• INPUT MATERIAL:
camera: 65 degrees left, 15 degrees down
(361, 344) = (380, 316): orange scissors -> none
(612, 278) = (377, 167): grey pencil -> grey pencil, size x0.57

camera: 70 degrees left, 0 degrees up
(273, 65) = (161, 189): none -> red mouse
* * *
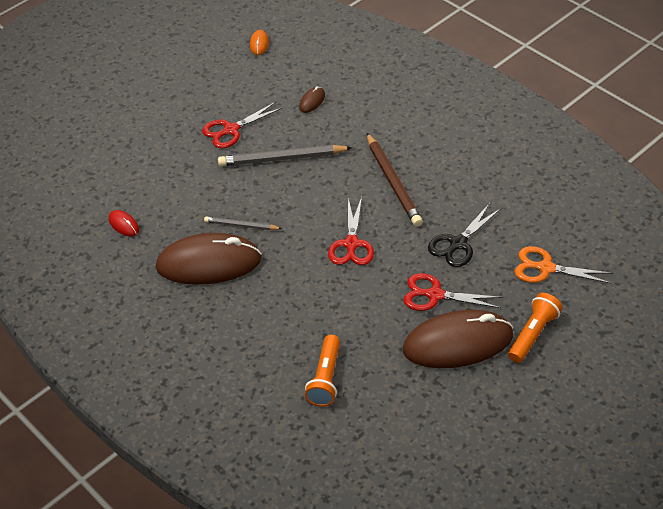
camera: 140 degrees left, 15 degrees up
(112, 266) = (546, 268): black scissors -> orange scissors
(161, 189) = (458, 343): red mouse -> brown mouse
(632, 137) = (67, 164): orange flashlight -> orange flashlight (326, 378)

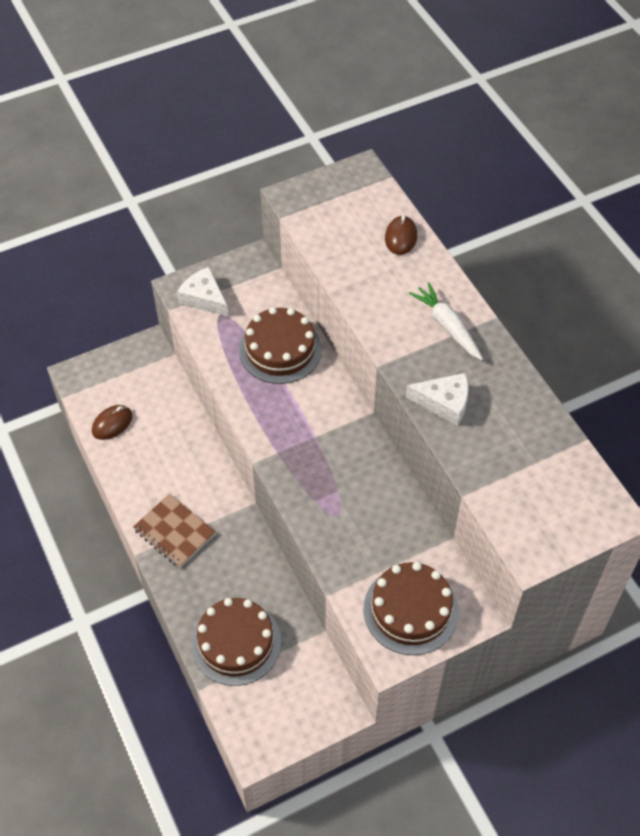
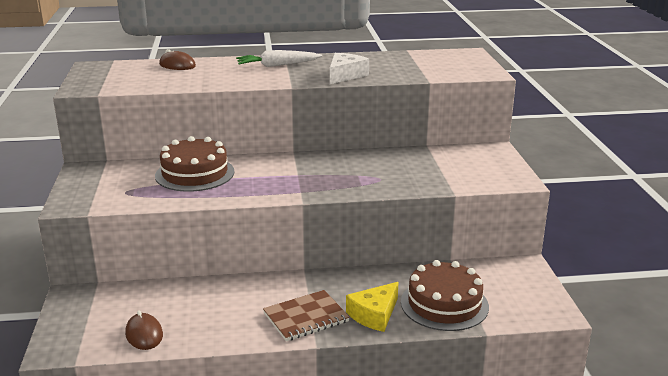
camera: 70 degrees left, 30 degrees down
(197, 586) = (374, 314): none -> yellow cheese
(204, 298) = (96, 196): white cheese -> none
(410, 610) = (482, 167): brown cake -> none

• WHAT THIS TASK INVOLVES: Given the data above, which lines hold the string "orange"? Return them.

• EXERCISE ANSWER:
(361, 344) = (380, 316): orange scissors -> none
(112, 266) = (546, 268): black scissors -> orange scissors
(632, 137) = (67, 164): orange flashlight -> orange flashlight (326, 378)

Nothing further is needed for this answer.